___ DATA FOR THIS TASK ___
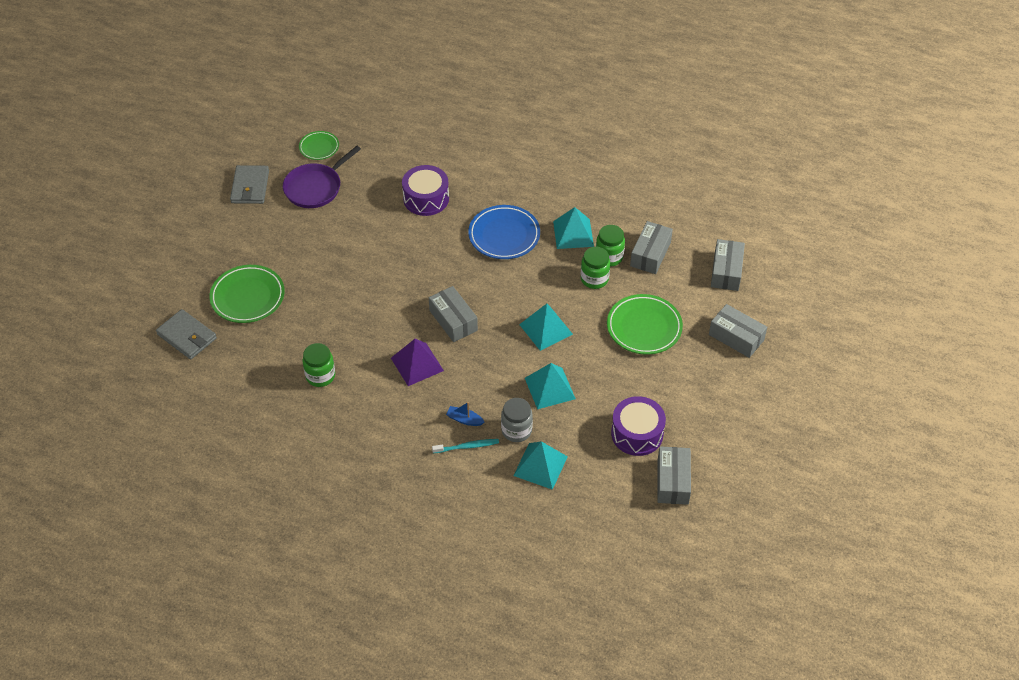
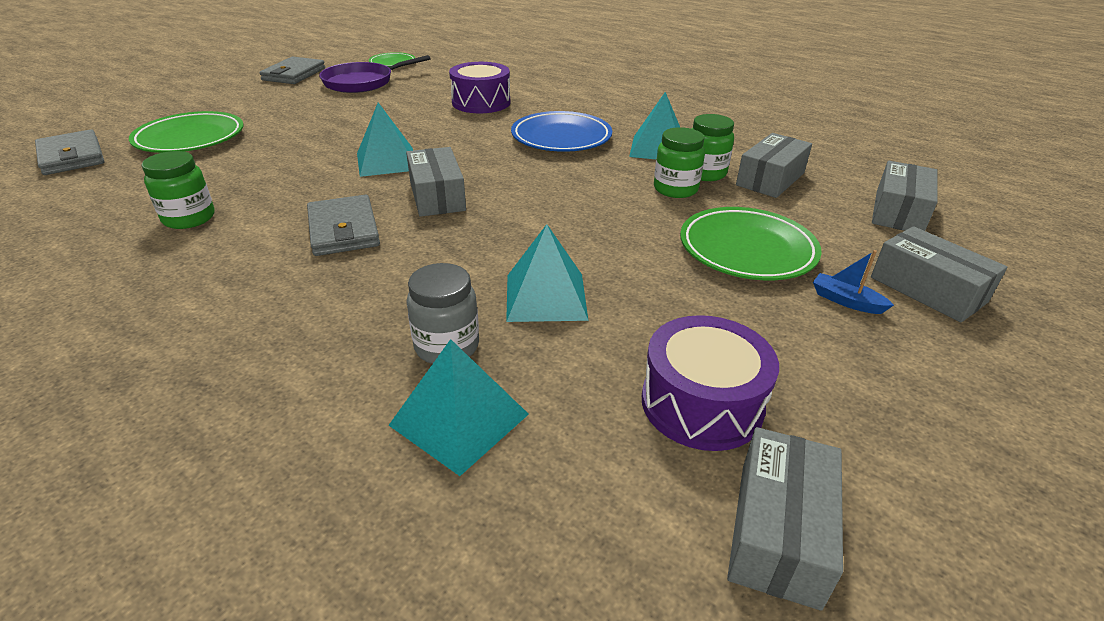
camera: 15 degrees right, 15 degrees down
(417, 364) = (344, 230): purple pyramid -> grey wallet
(464, 420) = (361, 311): blue boat -> blue boat (846, 301)
(467, 446) = (334, 353): turquoise toothbrush -> none
(546, 329) = (575, 226): turquoise pyramid -> turquoise pyramid (387, 161)

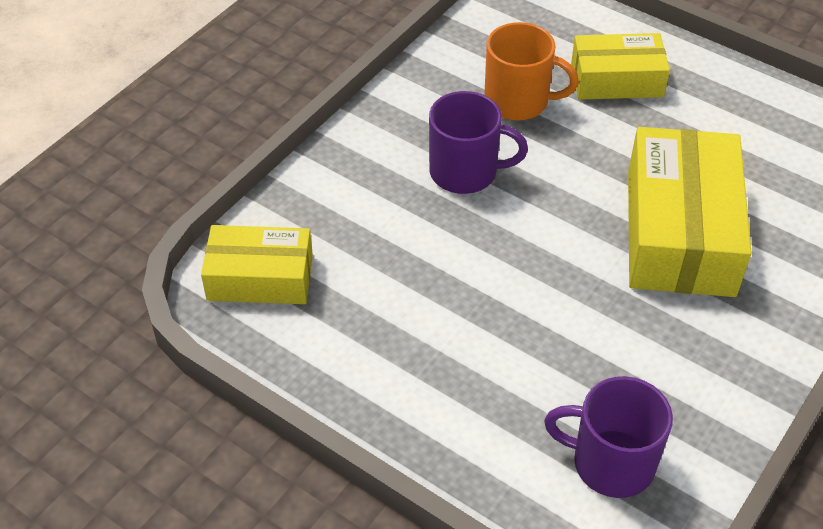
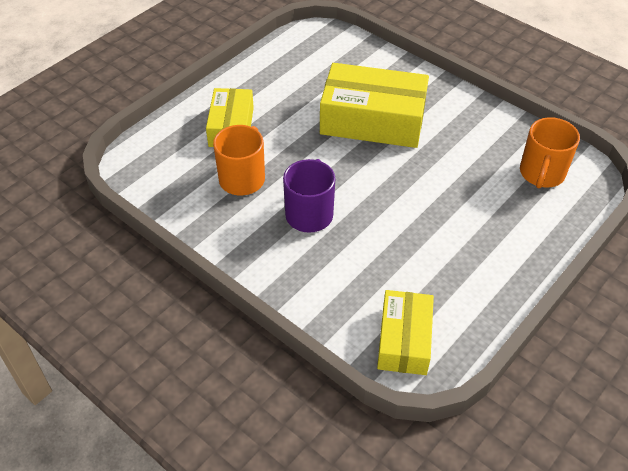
camera: 85 degrees left, 0 degrees up
(611, 463) = (541, 174): purple mug -> orange mug

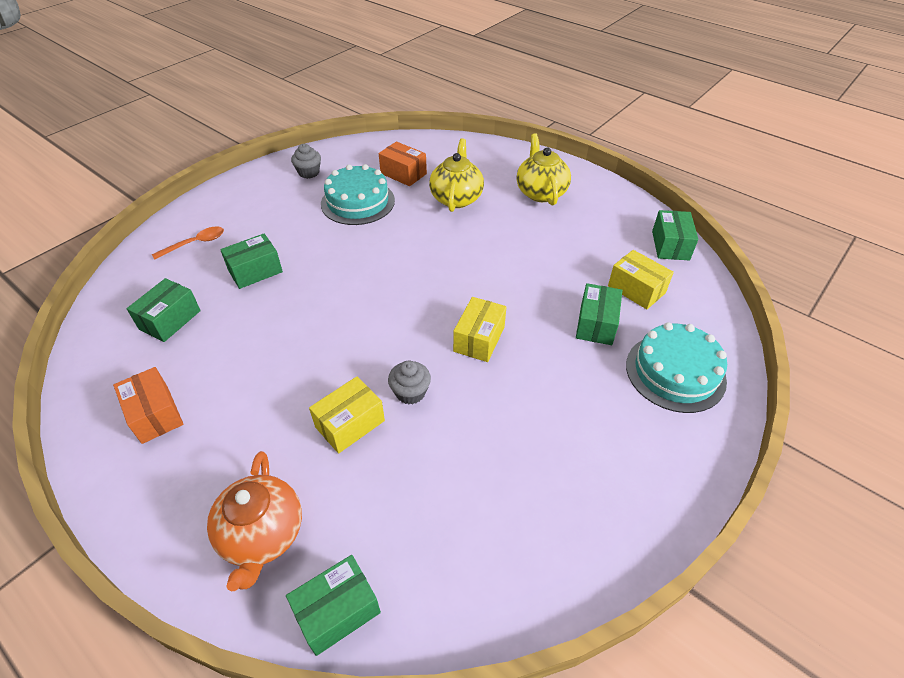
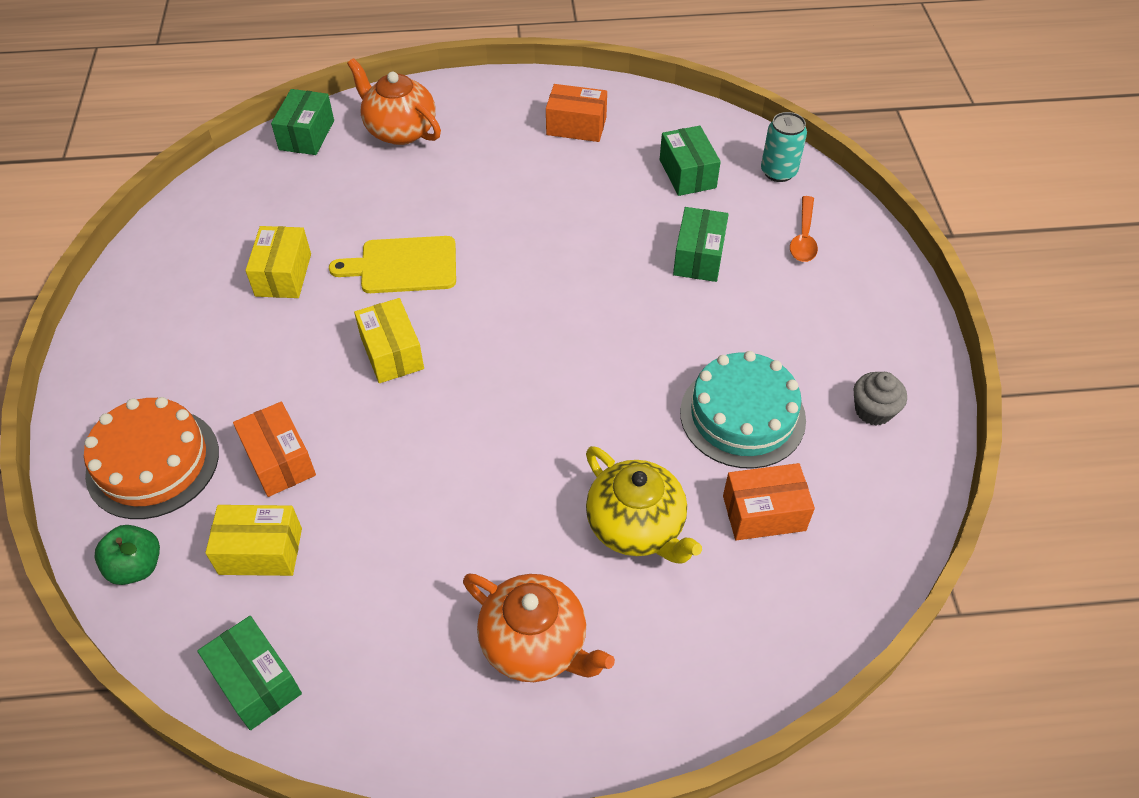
camera: 135 degrees right, 5 degrees up
(132, 282) = (778, 172): none -> turquoise can
(350, 424) = (424, 214): yellow box -> yellow box (283, 275)
(410, 392) = (403, 265): grey cupcake -> yellow cutting board
(540, 192) = (535, 644): yellow teapot -> orange teapot
(596, 324) = (279, 460): green box -> orange box
(675, 372) = (153, 463): turquoise cake -> orange cake
(710, 322) = (136, 566): none -> green apple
___
:: REQUIRED ACTION ::
Taking the entries above, extract every line from the one bearing "(546, 329) = (575, 226): turquoise" through the one bearing "(132, 282) = (778, 172): none", exactly, with no pictures.

:: YOUR SOLUTION ::
(546, 329) = (575, 226): turquoise pyramid -> turquoise pyramid (387, 161)

camera: 85 degrees left, 0 degrees up
(611, 463) = (541, 174): purple mug -> orange mug

camera: 135 degrees right, 5 degrees up
(132, 282) = (778, 172): none -> turquoise can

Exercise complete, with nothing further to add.